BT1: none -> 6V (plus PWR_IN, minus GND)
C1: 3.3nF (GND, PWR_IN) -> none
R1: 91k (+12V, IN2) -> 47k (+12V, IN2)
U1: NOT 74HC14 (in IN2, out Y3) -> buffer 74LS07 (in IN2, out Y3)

◆ ◆ ◆ ◆

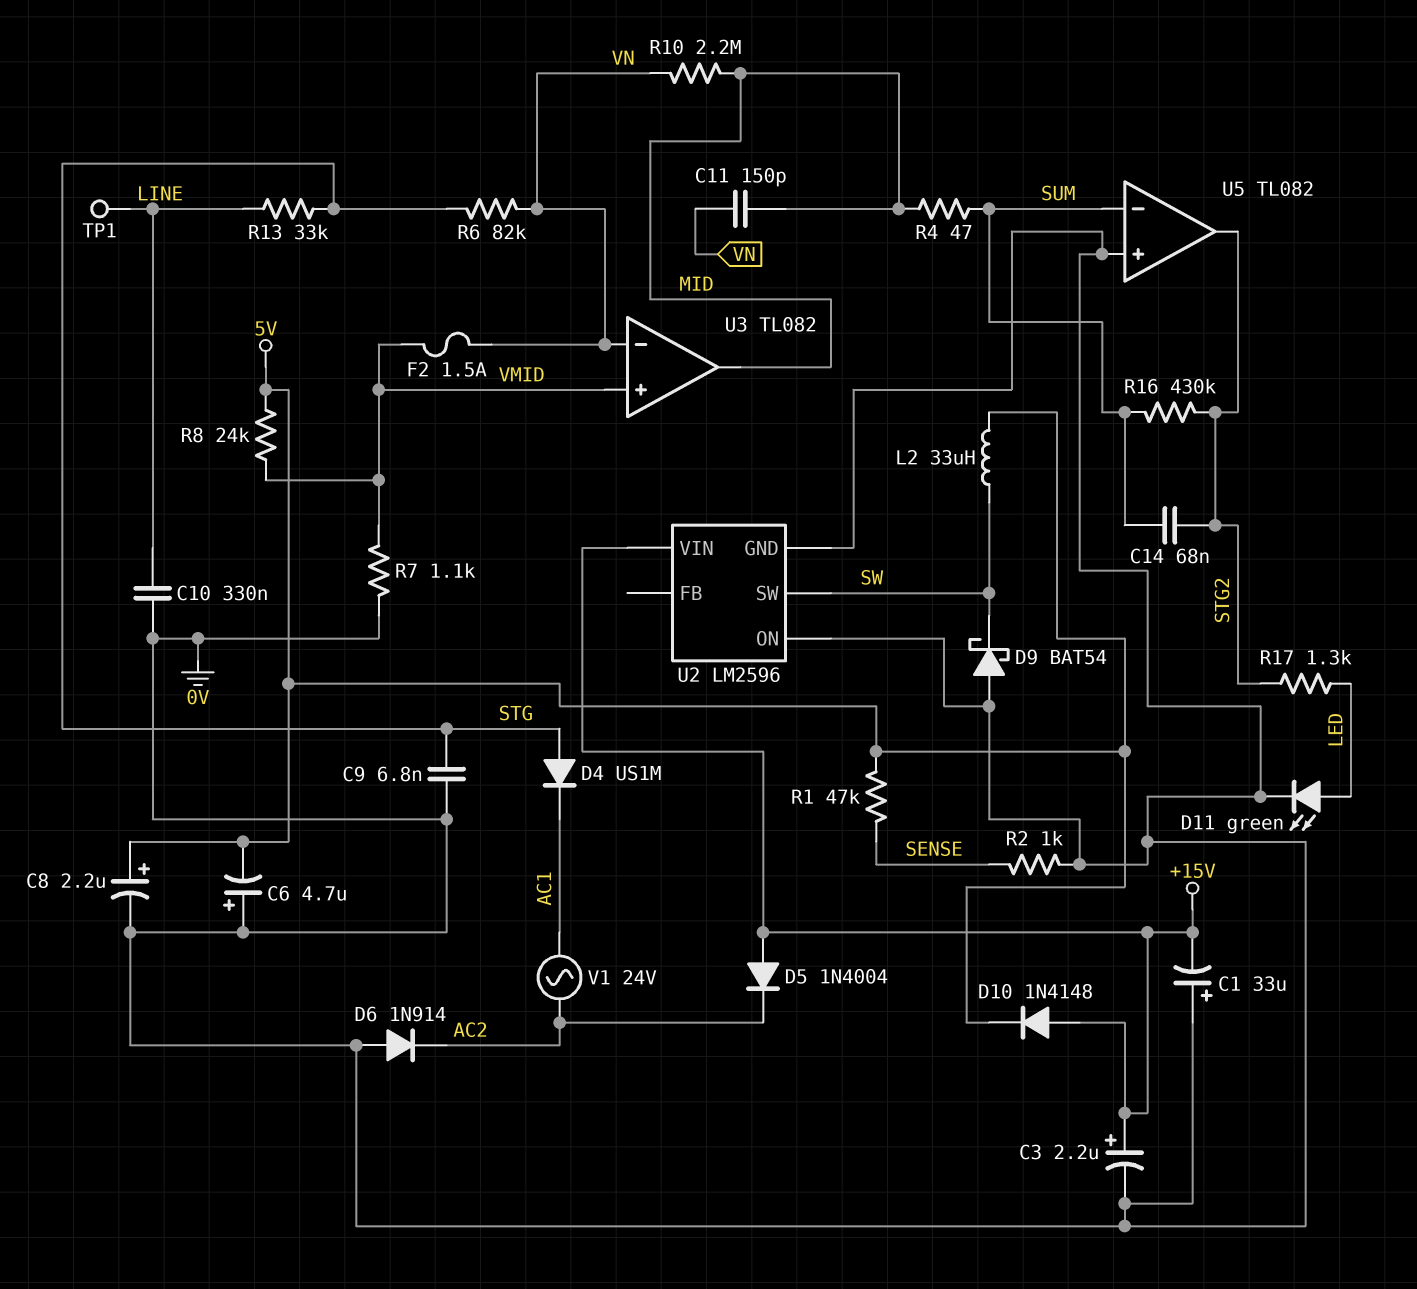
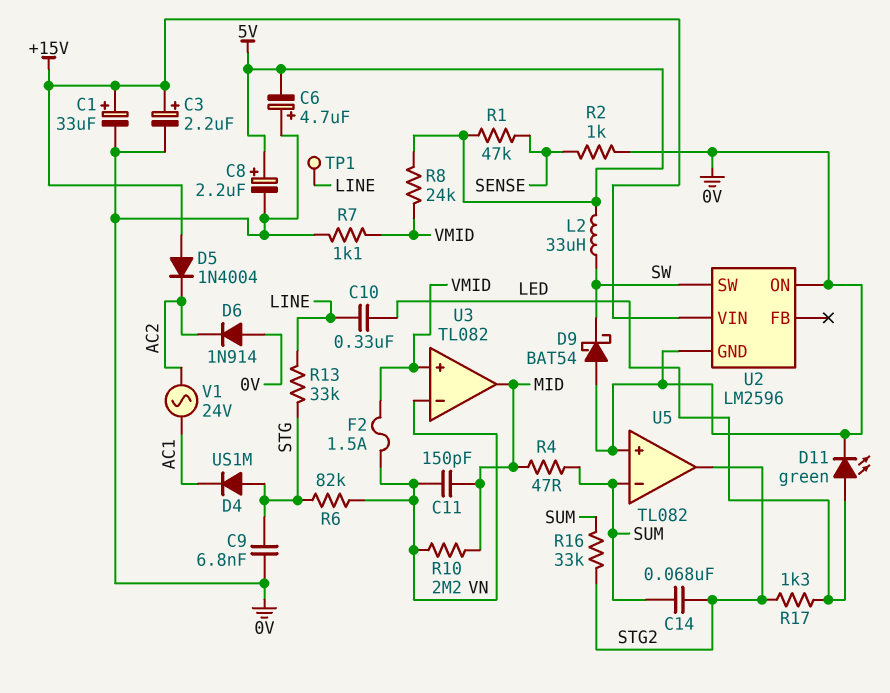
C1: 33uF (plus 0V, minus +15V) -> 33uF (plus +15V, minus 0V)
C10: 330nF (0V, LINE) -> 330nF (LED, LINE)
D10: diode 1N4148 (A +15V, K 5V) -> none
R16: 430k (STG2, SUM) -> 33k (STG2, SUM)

◆ ◆ ◆ ◆

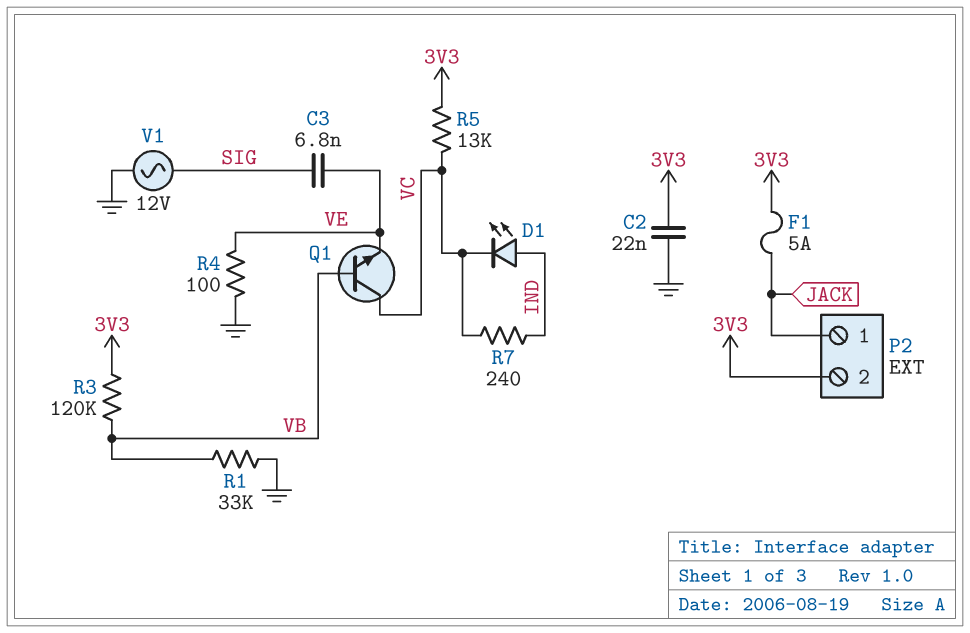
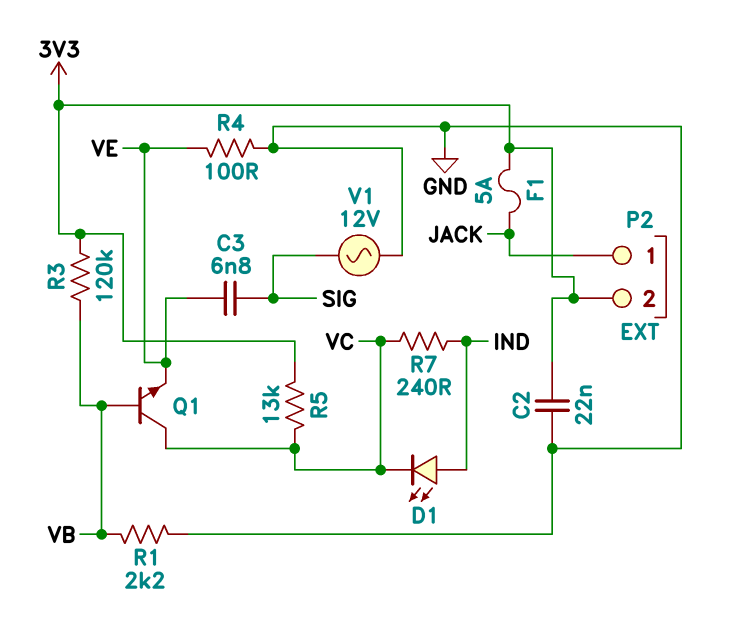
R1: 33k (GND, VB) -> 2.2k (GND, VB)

◆ ◆ ◆ ◆

#### About this task:
What lines in the records contain the word "none"? Return each one.

#### Solution for this exercise:
BT1: none -> 6V (plus PWR_IN, minus GND)
C1: 3.3nF (GND, PWR_IN) -> none
D10: diode 1N4148 (A +15V, K 5V) -> none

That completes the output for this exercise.